What to produce:
Lower down are entries containing pictures. Copy exactly, without those pictures, the lines from the line with "R202: 68k (EN3, GND) -> 1k (EN3, GND)" through the line with "SW1: switch (DGND, N_9) -> switch (N_9, VCC)".

Given information:

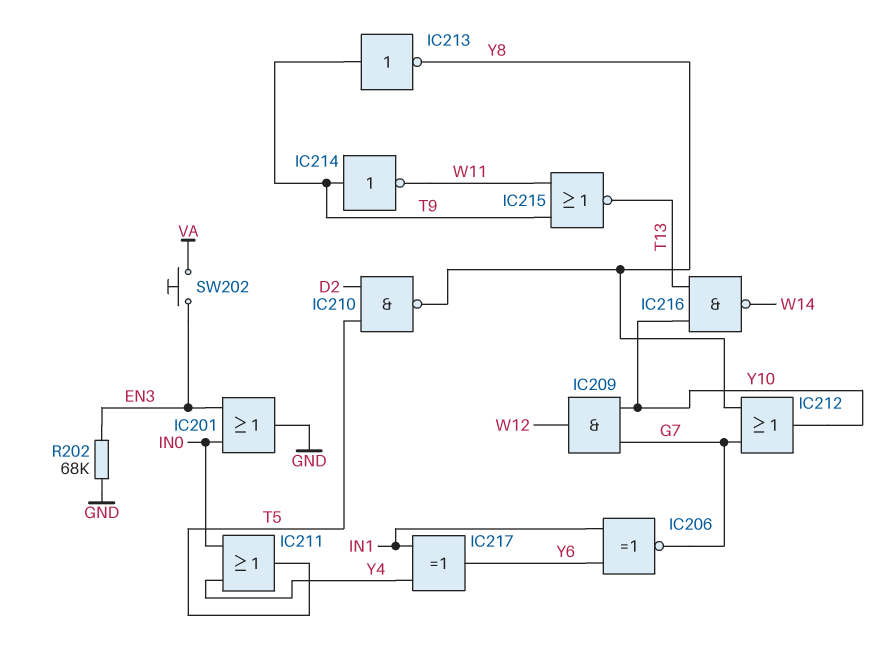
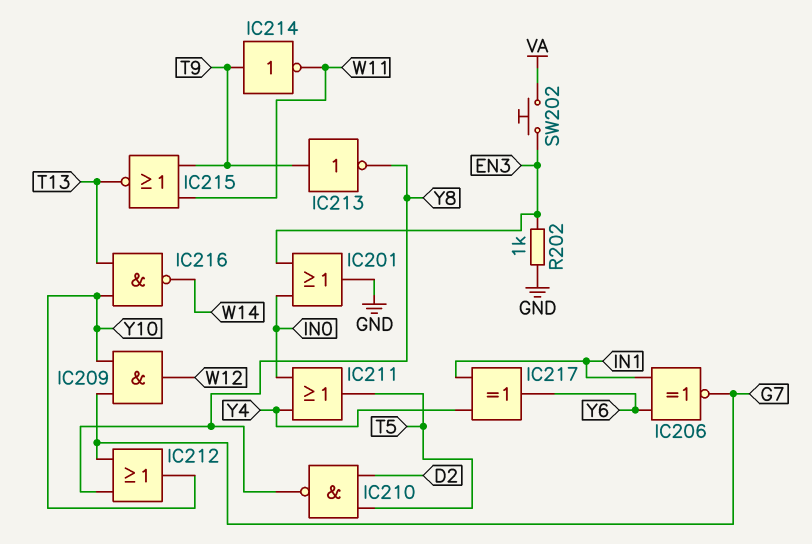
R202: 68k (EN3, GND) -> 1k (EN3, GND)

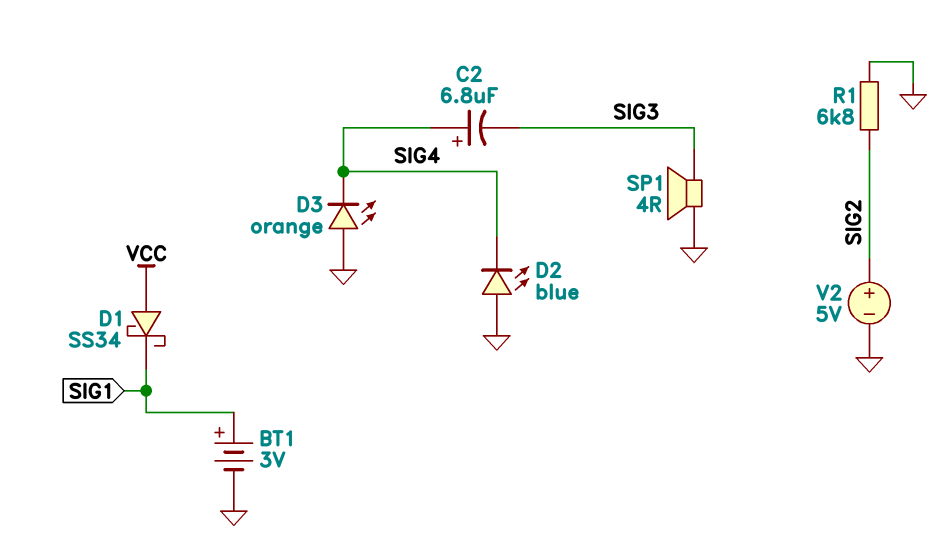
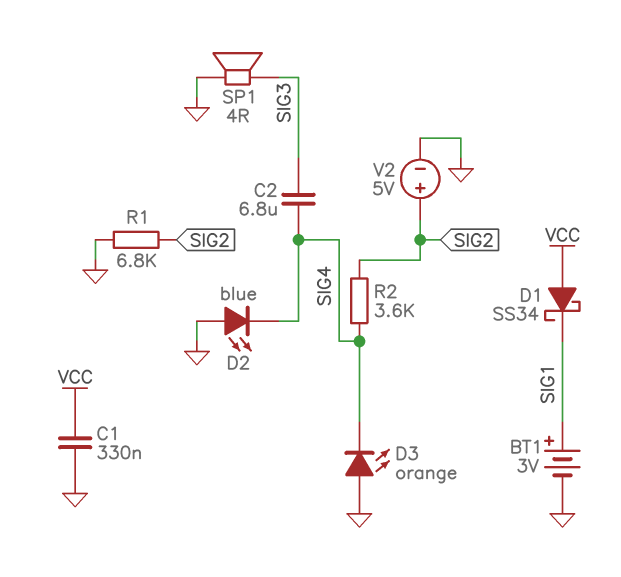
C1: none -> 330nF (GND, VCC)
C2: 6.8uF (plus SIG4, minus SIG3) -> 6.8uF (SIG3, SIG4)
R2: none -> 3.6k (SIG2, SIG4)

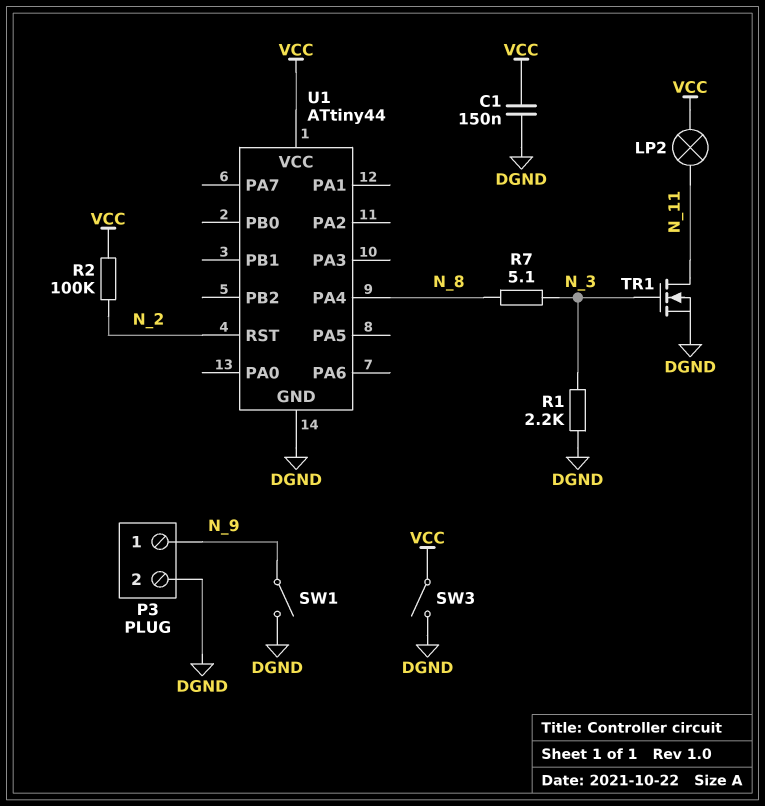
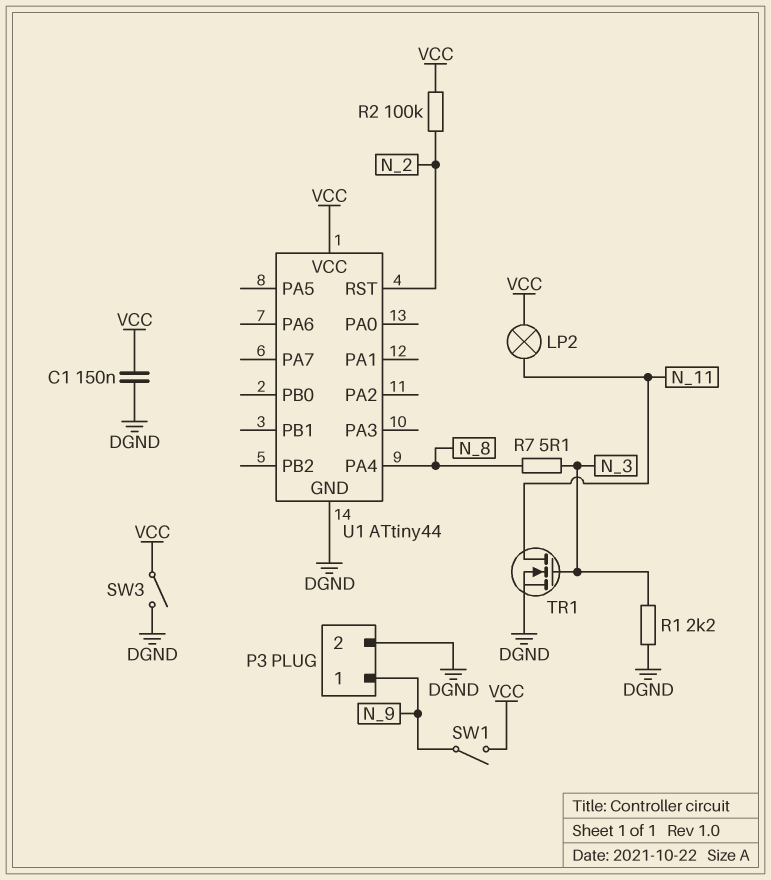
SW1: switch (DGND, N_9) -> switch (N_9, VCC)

* * *

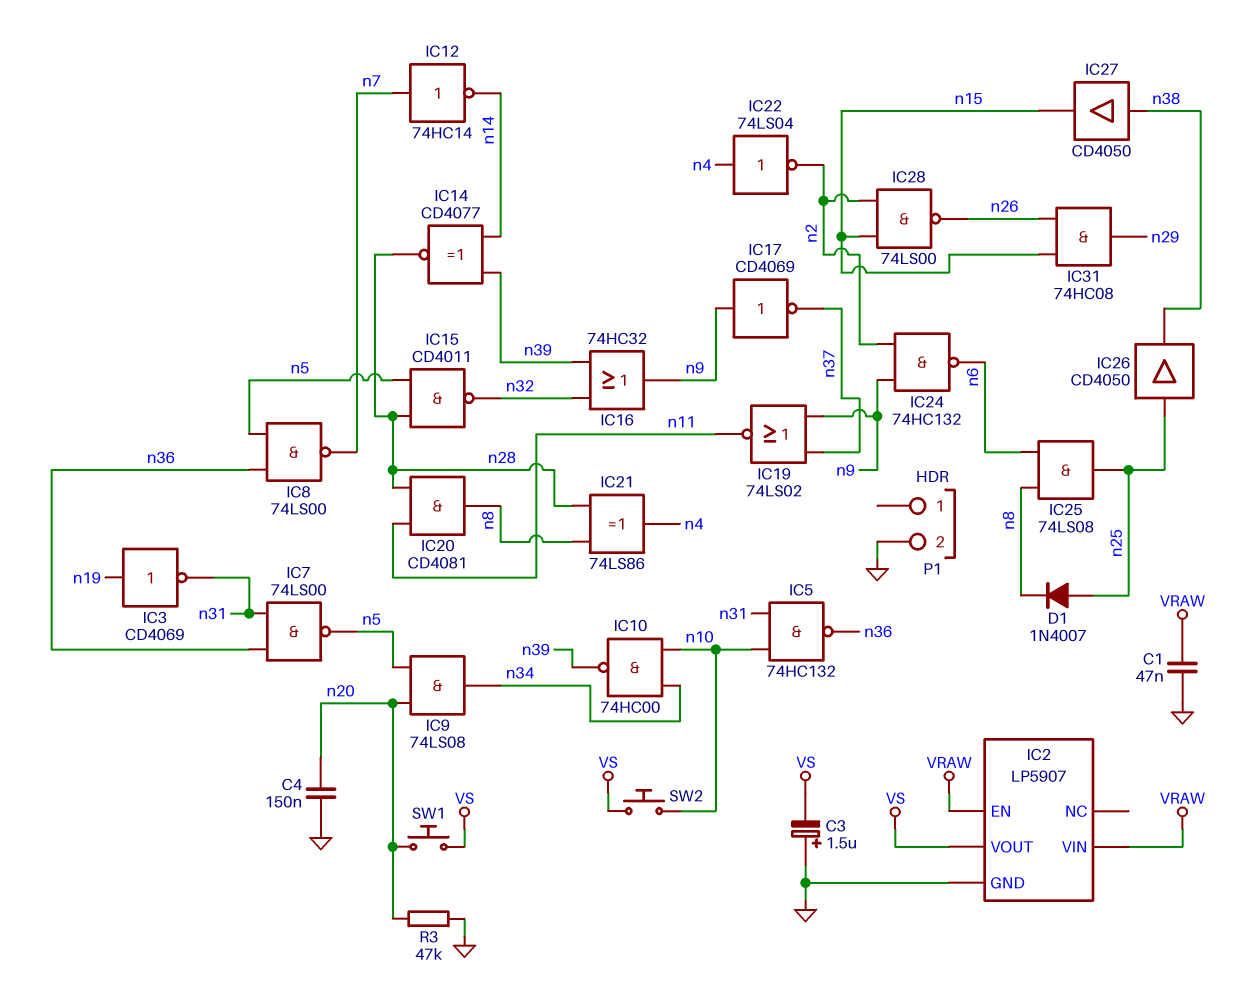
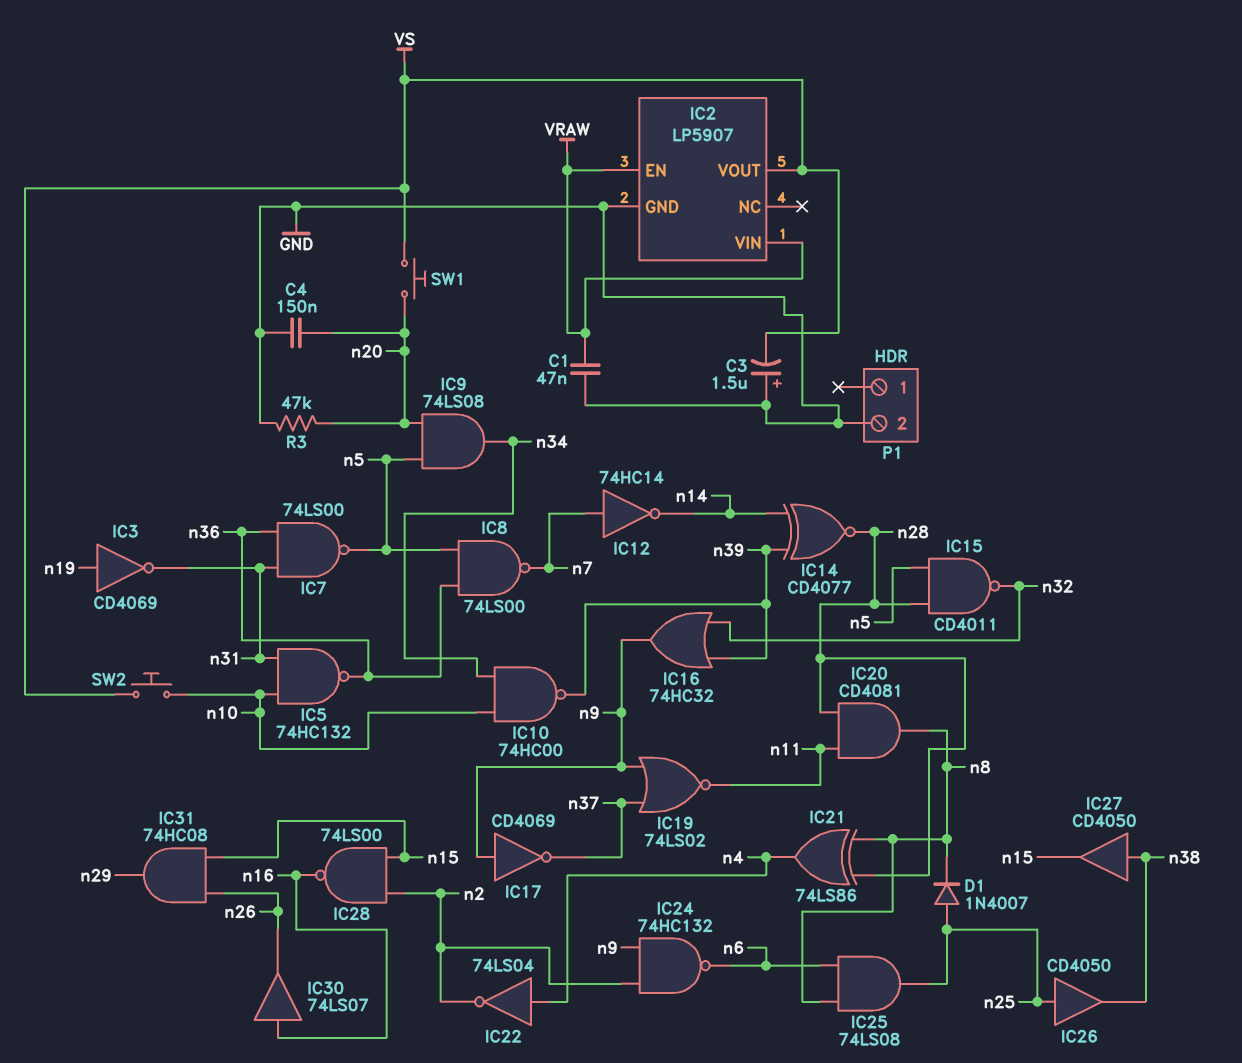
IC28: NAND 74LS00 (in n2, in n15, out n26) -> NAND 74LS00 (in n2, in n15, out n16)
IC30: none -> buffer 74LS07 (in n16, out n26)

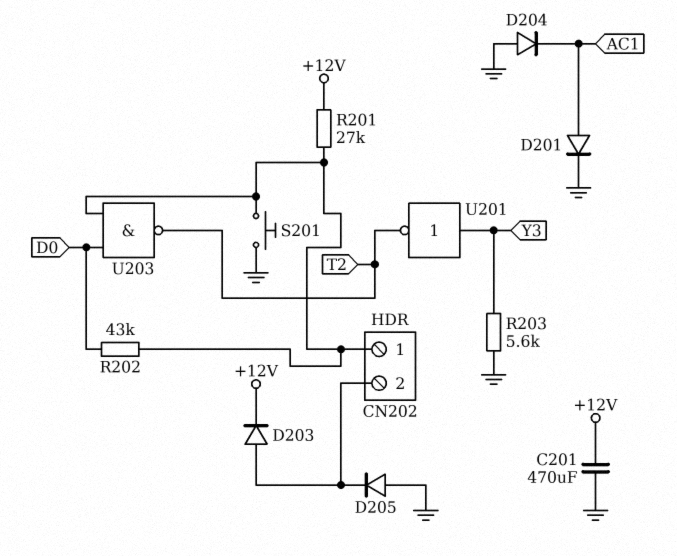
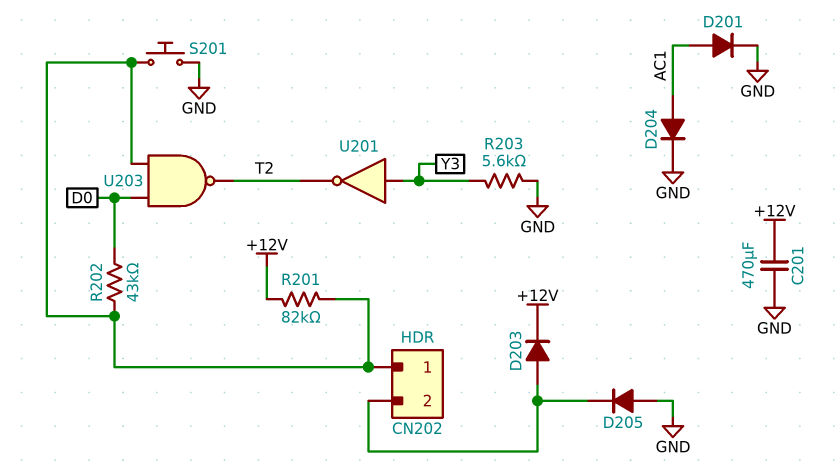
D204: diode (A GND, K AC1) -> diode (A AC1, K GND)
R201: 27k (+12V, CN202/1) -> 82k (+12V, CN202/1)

Response area:
R202: 68k (EN3, GND) -> 1k (EN3, GND)

C1: none -> 330nF (GND, VCC)
C2: 6.8uF (plus SIG4, minus SIG3) -> 6.8uF (SIG3, SIG4)
R2: none -> 3.6k (SIG2, SIG4)

SW1: switch (DGND, N_9) -> switch (N_9, VCC)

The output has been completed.